▽
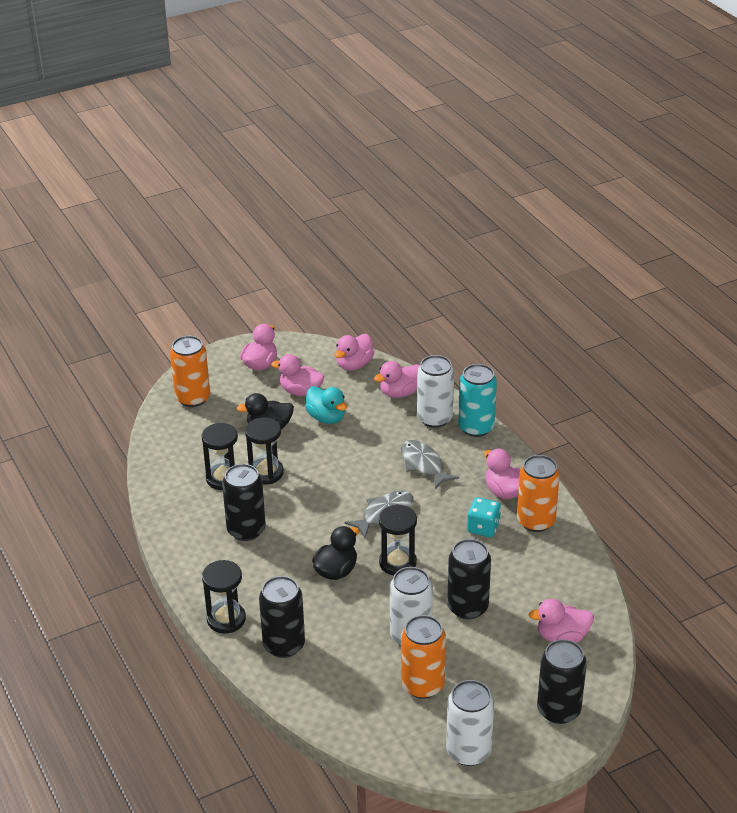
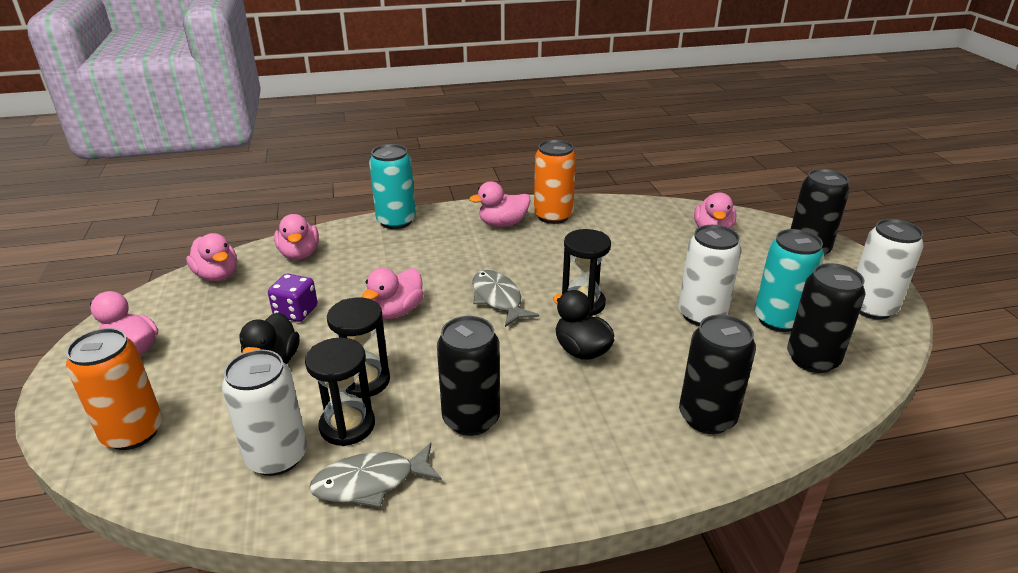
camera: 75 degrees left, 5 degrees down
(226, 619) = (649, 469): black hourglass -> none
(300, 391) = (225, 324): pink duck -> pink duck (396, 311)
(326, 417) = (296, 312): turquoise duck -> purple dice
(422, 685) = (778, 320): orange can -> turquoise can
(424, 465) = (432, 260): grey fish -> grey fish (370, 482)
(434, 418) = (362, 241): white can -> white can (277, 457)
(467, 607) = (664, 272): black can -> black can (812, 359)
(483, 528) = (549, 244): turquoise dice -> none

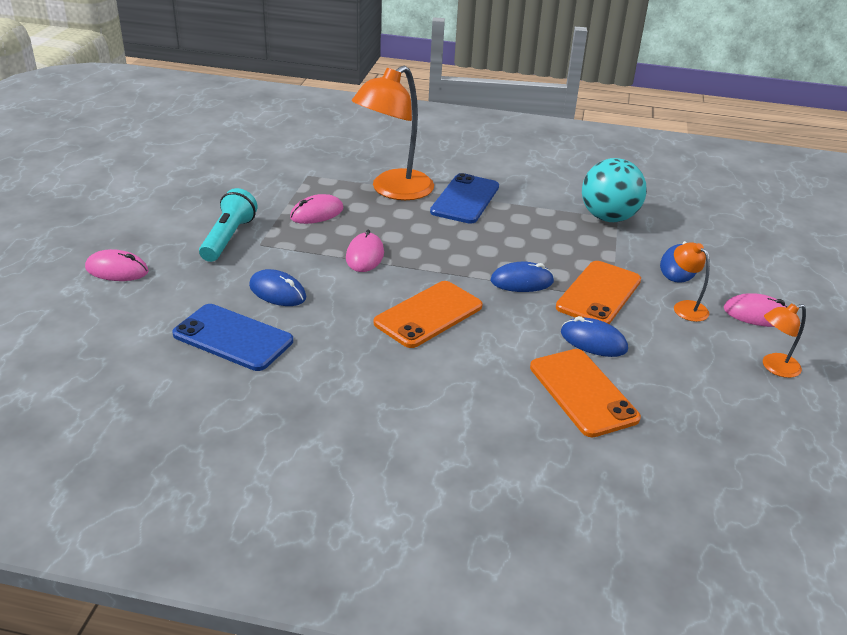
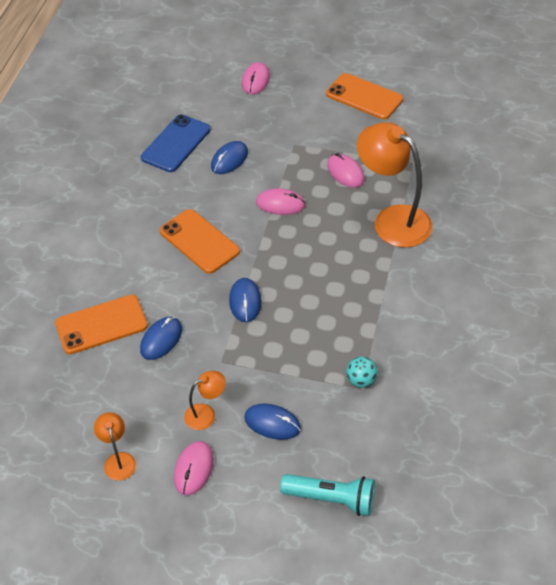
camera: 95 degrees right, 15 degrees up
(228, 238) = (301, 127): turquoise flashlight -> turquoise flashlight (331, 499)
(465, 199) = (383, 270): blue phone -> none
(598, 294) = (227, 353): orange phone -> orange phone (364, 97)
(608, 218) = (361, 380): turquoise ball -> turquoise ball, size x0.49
△
▽
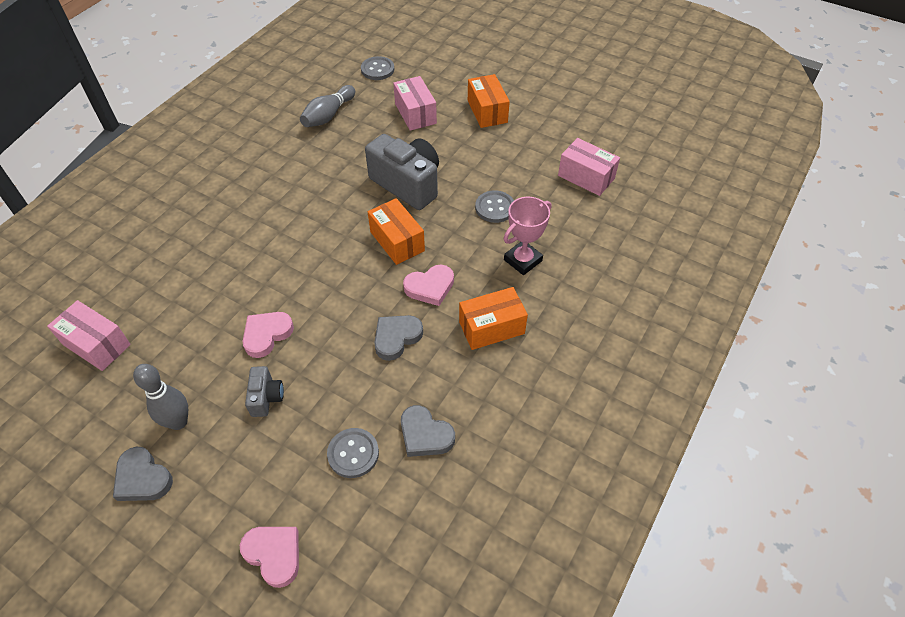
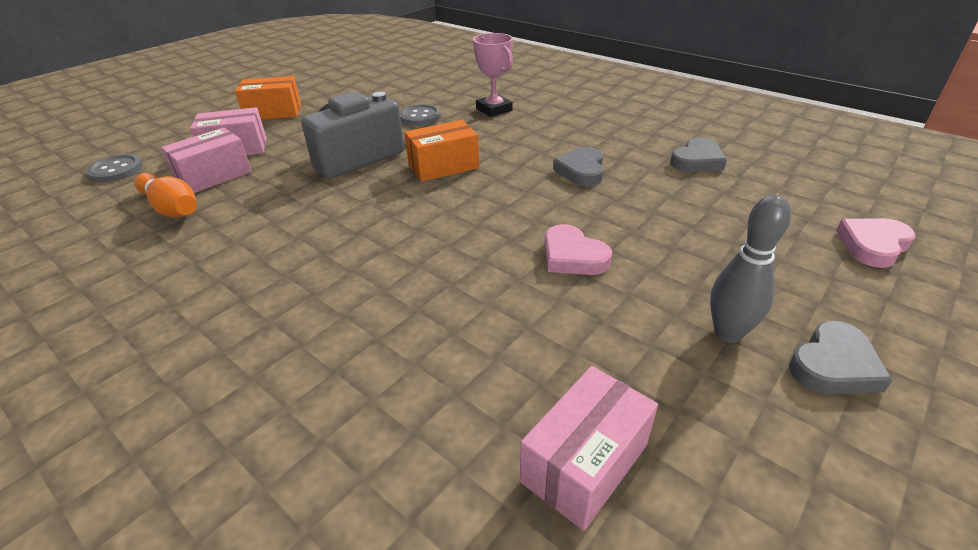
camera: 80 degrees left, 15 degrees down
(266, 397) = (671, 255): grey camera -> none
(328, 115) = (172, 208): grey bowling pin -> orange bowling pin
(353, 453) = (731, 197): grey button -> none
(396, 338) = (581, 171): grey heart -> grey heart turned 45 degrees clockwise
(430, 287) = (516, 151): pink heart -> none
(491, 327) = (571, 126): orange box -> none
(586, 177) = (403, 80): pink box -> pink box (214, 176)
△
Above, find the line holding "(424, 465) = (432, 260): grey" and the line holding "(465, 199) = (383, 270): blue phone -> none". Print exactly those two lines and every line between them, but no pictures.

§ Expected answer
(424, 465) = (432, 260): grey fish -> grey fish (370, 482)
(434, 418) = (362, 241): white can -> white can (277, 457)
(467, 607) = (664, 272): black can -> black can (812, 359)
(483, 528) = (549, 244): turquoise dice -> none

camera: 95 degrees right, 15 degrees up
(228, 238) = (301, 127): turquoise flashlight -> turquoise flashlight (331, 499)
(465, 199) = (383, 270): blue phone -> none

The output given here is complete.